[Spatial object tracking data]
-.-.-

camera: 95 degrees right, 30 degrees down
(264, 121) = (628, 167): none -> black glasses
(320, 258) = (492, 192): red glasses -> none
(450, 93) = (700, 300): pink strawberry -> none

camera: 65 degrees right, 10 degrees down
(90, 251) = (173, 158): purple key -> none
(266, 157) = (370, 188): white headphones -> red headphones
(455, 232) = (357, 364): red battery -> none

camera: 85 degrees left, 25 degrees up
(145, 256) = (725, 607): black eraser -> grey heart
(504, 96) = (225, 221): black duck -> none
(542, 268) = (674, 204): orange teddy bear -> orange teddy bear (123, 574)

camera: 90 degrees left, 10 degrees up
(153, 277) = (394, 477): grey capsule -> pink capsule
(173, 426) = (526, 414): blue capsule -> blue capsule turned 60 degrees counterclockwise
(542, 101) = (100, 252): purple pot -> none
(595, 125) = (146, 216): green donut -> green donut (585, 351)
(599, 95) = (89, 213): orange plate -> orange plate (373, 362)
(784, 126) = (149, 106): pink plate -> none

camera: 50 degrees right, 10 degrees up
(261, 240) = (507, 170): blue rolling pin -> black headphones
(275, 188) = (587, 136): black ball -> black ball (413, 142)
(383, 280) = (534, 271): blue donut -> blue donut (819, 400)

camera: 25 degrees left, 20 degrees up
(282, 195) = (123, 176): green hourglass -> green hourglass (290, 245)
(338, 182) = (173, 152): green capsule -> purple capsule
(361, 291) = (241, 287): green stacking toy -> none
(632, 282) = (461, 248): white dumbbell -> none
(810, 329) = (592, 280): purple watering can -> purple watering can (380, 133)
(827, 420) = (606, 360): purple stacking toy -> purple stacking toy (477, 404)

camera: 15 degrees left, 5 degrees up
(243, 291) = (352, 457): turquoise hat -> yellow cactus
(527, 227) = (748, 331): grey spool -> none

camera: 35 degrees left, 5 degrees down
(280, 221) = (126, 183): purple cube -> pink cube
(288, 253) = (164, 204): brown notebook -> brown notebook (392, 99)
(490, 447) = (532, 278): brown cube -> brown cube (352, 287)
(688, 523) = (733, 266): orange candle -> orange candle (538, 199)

-.-.-

EXERCISE | Only one stretch of the records above is wanted: the lines between the one holding "(275, 188) = (587, 136): black" and the one holding "(527, 227) = (748, 331): grey spool -> none", inclusive, reproduced exactly.

ANSWER SECTION |
(275, 188) = (587, 136): black ball -> black ball (413, 142)
(383, 280) = (534, 271): blue donut -> blue donut (819, 400)

camera: 25 degrees left, 20 degrees up
(282, 195) = (123, 176): green hourglass -> green hourglass (290, 245)
(338, 182) = (173, 152): green capsule -> purple capsule
(361, 291) = (241, 287): green stacking toy -> none
(632, 282) = (461, 248): white dumbbell -> none
(810, 329) = (592, 280): purple watering can -> purple watering can (380, 133)
(827, 420) = (606, 360): purple stacking toy -> purple stacking toy (477, 404)

camera: 15 degrees left, 5 degrees up
(243, 291) = (352, 457): turquoise hat -> yellow cactus
(527, 227) = (748, 331): grey spool -> none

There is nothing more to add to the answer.